Task instructions — Restate word for word the entries below, starting with the line with "STEPPER3 pin IN2: D1 -> TX" and continuing through the line with "DRIVER1 pin IN1: D3 -> D5". Include both of those lines and no others.

The records —
* * * *
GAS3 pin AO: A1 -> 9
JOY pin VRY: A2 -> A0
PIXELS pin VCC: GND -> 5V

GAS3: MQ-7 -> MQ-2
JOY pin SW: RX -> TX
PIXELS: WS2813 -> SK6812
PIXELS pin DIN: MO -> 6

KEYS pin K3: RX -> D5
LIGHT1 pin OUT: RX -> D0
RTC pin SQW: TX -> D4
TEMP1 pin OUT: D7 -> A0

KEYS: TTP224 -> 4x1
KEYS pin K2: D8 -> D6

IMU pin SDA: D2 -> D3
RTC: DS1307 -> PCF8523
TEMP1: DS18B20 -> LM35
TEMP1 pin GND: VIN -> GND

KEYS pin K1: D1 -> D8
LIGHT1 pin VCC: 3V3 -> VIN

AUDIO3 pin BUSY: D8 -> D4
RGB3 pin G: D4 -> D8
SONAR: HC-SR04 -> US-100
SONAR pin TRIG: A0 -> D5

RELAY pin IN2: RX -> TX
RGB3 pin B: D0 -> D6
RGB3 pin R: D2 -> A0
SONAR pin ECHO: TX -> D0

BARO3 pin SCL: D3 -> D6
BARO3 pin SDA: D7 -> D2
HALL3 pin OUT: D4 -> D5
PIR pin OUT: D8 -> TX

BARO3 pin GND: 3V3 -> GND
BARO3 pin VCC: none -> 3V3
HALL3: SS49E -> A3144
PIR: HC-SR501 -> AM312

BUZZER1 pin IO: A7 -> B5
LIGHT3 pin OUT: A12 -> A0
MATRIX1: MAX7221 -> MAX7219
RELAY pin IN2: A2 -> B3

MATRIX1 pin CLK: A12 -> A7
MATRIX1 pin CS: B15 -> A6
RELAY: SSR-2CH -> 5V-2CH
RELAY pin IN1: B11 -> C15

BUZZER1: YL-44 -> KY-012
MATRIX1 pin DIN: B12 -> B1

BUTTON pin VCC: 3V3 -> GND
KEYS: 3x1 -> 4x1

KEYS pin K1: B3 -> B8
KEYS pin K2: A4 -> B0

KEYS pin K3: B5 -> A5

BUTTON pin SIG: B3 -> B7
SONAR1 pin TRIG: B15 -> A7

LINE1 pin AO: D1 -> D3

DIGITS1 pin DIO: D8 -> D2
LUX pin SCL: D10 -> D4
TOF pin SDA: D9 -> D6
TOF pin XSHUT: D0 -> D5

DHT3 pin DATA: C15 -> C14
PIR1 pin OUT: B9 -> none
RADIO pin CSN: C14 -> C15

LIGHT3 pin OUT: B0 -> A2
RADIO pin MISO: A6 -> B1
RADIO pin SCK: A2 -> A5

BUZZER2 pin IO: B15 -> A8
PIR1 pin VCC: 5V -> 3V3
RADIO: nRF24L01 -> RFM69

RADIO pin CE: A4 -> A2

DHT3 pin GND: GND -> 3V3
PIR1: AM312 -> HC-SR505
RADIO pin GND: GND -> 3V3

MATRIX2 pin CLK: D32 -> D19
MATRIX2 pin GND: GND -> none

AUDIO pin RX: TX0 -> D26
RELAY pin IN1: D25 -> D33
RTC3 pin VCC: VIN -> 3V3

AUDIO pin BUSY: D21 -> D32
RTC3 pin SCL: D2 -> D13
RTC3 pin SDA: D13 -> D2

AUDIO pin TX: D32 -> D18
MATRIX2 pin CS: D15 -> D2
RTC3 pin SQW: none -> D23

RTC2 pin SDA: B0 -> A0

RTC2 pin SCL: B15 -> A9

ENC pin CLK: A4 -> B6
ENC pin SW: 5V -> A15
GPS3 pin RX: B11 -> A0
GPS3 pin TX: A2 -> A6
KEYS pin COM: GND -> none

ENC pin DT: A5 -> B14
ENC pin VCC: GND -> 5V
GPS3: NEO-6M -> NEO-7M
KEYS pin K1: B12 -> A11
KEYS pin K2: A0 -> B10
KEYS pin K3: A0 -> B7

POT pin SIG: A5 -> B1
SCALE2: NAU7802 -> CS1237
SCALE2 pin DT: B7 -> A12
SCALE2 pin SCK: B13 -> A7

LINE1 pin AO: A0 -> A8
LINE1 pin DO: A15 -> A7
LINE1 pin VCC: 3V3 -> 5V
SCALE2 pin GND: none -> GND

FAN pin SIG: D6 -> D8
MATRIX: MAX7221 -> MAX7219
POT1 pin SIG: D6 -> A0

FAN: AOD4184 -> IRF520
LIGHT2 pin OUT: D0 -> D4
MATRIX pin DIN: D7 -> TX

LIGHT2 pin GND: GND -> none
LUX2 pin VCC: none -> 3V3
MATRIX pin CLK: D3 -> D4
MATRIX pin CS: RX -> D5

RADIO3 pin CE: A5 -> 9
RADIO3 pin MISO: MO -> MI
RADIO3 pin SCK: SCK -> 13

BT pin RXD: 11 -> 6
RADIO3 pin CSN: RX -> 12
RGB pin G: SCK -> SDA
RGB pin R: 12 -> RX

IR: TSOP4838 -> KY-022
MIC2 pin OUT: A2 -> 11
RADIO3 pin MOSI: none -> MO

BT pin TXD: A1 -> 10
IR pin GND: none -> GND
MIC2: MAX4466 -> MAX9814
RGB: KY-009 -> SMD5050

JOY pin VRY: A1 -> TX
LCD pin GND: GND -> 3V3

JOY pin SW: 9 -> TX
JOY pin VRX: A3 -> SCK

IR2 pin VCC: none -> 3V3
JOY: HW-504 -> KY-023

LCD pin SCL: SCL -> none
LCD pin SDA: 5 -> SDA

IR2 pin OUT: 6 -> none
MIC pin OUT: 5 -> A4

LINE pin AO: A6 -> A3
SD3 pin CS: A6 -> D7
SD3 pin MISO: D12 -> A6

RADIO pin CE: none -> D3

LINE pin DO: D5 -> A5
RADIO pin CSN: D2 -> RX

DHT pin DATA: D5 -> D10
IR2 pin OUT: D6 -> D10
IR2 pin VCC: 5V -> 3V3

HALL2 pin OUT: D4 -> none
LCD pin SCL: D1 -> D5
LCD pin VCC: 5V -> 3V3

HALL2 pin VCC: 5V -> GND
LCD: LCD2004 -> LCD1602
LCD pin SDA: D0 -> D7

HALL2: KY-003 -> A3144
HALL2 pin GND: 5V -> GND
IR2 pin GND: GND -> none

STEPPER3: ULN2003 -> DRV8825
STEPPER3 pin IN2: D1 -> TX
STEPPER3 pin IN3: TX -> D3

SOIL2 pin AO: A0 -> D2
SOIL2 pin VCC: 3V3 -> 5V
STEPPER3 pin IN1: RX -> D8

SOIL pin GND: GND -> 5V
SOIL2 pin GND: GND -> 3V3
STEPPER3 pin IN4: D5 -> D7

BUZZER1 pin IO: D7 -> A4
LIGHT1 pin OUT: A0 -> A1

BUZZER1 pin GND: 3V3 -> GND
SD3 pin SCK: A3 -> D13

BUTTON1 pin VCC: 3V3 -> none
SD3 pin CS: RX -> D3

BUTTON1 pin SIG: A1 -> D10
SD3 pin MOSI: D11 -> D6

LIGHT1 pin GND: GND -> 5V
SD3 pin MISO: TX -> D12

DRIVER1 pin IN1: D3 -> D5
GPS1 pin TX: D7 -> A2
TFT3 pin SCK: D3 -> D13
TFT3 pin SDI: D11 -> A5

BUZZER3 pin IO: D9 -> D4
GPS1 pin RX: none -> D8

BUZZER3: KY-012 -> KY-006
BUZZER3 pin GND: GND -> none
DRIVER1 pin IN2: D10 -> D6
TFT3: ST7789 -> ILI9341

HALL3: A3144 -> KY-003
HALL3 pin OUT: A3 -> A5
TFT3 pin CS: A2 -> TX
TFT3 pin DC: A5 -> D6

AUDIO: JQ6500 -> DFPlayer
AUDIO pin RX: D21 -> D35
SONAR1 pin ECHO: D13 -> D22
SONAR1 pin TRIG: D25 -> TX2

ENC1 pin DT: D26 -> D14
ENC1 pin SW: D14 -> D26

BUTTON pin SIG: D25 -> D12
* * * *
Problem solution —
STEPPER3 pin IN2: D1 -> TX
STEPPER3 pin IN3: TX -> D3

SOIL2 pin AO: A0 -> D2
SOIL2 pin VCC: 3V3 -> 5V
STEPPER3 pin IN1: RX -> D8

SOIL pin GND: GND -> 5V
SOIL2 pin GND: GND -> 3V3
STEPPER3 pin IN4: D5 -> D7

BUZZER1 pin IO: D7 -> A4
LIGHT1 pin OUT: A0 -> A1

BUZZER1 pin GND: 3V3 -> GND
SD3 pin SCK: A3 -> D13

BUTTON1 pin VCC: 3V3 -> none
SD3 pin CS: RX -> D3

BUTTON1 pin SIG: A1 -> D10
SD3 pin MOSI: D11 -> D6

LIGHT1 pin GND: GND -> 5V
SD3 pin MISO: TX -> D12

DRIVER1 pin IN1: D3 -> D5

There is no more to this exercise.